Top of DATA UNDER STUDY
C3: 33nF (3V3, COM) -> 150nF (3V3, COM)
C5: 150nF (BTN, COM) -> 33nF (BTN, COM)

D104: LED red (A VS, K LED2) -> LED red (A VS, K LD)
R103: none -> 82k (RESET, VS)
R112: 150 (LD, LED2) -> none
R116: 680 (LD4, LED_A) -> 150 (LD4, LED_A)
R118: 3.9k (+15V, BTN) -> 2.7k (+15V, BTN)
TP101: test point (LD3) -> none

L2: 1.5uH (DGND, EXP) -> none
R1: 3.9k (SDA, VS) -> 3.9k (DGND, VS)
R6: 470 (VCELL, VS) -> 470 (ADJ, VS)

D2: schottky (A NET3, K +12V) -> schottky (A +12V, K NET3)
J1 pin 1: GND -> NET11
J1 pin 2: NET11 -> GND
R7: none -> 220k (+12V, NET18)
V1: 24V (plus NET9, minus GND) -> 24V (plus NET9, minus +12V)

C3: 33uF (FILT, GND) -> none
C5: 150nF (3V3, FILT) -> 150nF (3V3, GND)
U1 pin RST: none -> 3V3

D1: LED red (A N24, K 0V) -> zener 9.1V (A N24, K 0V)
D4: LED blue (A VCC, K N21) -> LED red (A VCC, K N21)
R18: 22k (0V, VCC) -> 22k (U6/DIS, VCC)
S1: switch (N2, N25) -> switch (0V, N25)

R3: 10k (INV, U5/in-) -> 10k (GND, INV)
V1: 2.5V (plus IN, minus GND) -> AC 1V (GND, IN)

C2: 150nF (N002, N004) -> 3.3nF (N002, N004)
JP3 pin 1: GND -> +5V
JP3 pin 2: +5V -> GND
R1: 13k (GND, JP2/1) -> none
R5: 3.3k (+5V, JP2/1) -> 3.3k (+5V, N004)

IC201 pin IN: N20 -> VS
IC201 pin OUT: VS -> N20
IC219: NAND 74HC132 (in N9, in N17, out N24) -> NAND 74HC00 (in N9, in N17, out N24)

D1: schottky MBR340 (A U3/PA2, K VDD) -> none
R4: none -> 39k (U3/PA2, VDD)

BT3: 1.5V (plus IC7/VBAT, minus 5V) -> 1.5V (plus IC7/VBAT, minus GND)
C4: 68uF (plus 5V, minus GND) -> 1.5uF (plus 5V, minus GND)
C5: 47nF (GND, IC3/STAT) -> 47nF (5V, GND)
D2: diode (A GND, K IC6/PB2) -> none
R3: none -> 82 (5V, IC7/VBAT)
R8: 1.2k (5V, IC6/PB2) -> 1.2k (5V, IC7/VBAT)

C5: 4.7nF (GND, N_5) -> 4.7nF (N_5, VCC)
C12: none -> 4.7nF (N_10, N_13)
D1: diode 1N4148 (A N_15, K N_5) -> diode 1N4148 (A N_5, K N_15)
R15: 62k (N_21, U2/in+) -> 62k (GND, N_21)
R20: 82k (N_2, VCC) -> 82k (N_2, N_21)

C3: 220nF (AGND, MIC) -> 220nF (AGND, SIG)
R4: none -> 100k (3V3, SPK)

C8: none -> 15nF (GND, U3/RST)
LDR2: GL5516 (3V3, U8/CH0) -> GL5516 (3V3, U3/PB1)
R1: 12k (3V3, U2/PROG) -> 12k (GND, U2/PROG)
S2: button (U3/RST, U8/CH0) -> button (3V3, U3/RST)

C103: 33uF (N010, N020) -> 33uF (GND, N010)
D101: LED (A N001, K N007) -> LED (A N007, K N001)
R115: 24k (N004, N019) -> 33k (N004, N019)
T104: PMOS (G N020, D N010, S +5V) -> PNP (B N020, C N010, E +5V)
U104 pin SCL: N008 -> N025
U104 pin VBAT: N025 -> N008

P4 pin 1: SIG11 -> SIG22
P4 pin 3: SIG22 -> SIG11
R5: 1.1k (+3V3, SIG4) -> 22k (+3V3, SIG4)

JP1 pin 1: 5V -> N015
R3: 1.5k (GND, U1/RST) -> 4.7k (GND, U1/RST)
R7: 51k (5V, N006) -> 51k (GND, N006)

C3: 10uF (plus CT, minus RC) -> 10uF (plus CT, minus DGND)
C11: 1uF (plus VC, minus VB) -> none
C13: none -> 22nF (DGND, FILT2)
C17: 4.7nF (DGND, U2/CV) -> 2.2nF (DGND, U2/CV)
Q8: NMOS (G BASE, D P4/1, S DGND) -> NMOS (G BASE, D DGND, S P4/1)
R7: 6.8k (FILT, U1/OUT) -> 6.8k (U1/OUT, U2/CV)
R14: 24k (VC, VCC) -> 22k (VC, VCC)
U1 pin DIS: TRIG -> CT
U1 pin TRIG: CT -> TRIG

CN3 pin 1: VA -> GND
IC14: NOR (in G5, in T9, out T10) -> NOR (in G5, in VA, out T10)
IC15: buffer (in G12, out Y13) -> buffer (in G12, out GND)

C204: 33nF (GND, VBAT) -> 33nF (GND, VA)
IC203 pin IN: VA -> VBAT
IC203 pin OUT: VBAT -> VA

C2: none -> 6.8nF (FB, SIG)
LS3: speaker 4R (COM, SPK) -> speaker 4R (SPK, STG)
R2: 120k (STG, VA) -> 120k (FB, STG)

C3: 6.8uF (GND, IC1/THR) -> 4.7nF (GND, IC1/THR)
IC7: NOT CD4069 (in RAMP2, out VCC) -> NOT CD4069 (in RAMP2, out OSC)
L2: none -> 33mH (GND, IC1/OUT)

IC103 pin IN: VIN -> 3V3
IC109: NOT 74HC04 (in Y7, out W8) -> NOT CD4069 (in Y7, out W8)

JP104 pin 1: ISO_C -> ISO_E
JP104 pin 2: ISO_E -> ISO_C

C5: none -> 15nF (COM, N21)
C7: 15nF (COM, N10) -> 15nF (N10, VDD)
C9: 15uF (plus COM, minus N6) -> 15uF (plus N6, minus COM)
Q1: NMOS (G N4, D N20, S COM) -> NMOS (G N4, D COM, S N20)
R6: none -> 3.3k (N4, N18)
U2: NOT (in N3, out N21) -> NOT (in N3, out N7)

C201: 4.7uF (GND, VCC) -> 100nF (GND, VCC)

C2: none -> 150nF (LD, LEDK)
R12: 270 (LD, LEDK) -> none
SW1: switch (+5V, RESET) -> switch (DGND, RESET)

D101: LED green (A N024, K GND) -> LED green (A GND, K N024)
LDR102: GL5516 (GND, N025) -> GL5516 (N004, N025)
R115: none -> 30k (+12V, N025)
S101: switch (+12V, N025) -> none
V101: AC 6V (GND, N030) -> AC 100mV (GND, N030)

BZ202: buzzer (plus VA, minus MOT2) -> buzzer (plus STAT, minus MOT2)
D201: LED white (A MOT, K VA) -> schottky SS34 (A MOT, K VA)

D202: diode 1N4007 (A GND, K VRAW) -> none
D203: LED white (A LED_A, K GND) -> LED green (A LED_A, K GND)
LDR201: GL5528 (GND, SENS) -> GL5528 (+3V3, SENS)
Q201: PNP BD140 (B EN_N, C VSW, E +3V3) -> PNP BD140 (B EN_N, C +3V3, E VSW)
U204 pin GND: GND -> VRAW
Bottom of DATA UNDER STUDY
_DESCRIPTION OF THE TASK_
Beginning with the line that has "D4: LED blue" and ending with the line that has "C13: none -> 22nF (DGND, FILT2)", set down the lines above exactly and include no others.

_TASK ANSWER_
D4: LED blue (A VCC, K N21) -> LED red (A VCC, K N21)
R18: 22k (0V, VCC) -> 22k (U6/DIS, VCC)
S1: switch (N2, N25) -> switch (0V, N25)

R3: 10k (INV, U5/in-) -> 10k (GND, INV)
V1: 2.5V (plus IN, minus GND) -> AC 1V (GND, IN)

C2: 150nF (N002, N004) -> 3.3nF (N002, N004)
JP3 pin 1: GND -> +5V
JP3 pin 2: +5V -> GND
R1: 13k (GND, JP2/1) -> none
R5: 3.3k (+5V, JP2/1) -> 3.3k (+5V, N004)

IC201 pin IN: N20 -> VS
IC201 pin OUT: VS -> N20
IC219: NAND 74HC132 (in N9, in N17, out N24) -> NAND 74HC00 (in N9, in N17, out N24)

D1: schottky MBR340 (A U3/PA2, K VDD) -> none
R4: none -> 39k (U3/PA2, VDD)

BT3: 1.5V (plus IC7/VBAT, minus 5V) -> 1.5V (plus IC7/VBAT, minus GND)
C4: 68uF (plus 5V, minus GND) -> 1.5uF (plus 5V, minus GND)
C5: 47nF (GND, IC3/STAT) -> 47nF (5V, GND)
D2: diode (A GND, K IC6/PB2) -> none
R3: none -> 82 (5V, IC7/VBAT)
R8: 1.2k (5V, IC6/PB2) -> 1.2k (5V, IC7/VBAT)

C5: 4.7nF (GND, N_5) -> 4.7nF (N_5, VCC)
C12: none -> 4.7nF (N_10, N_13)
D1: diode 1N4148 (A N_15, K N_5) -> diode 1N4148 (A N_5, K N_15)
R15: 62k (N_21, U2/in+) -> 62k (GND, N_21)
R20: 82k (N_2, VCC) -> 82k (N_2, N_21)

C3: 220nF (AGND, MIC) -> 220nF (AGND, SIG)
R4: none -> 100k (3V3, SPK)

C8: none -> 15nF (GND, U3/RST)
LDR2: GL5516 (3V3, U8/CH0) -> GL5516 (3V3, U3/PB1)
R1: 12k (3V3, U2/PROG) -> 12k (GND, U2/PROG)
S2: button (U3/RST, U8/CH0) -> button (3V3, U3/RST)

C103: 33uF (N010, N020) -> 33uF (GND, N010)
D101: LED (A N001, K N007) -> LED (A N007, K N001)
R115: 24k (N004, N019) -> 33k (N004, N019)
T104: PMOS (G N020, D N010, S +5V) -> PNP (B N020, C N010, E +5V)
U104 pin SCL: N008 -> N025
U104 pin VBAT: N025 -> N008

P4 pin 1: SIG11 -> SIG22
P4 pin 3: SIG22 -> SIG11
R5: 1.1k (+3V3, SIG4) -> 22k (+3V3, SIG4)

JP1 pin 1: 5V -> N015
R3: 1.5k (GND, U1/RST) -> 4.7k (GND, U1/RST)
R7: 51k (5V, N006) -> 51k (GND, N006)

C3: 10uF (plus CT, minus RC) -> 10uF (plus CT, minus DGND)
C11: 1uF (plus VC, minus VB) -> none
C13: none -> 22nF (DGND, FILT2)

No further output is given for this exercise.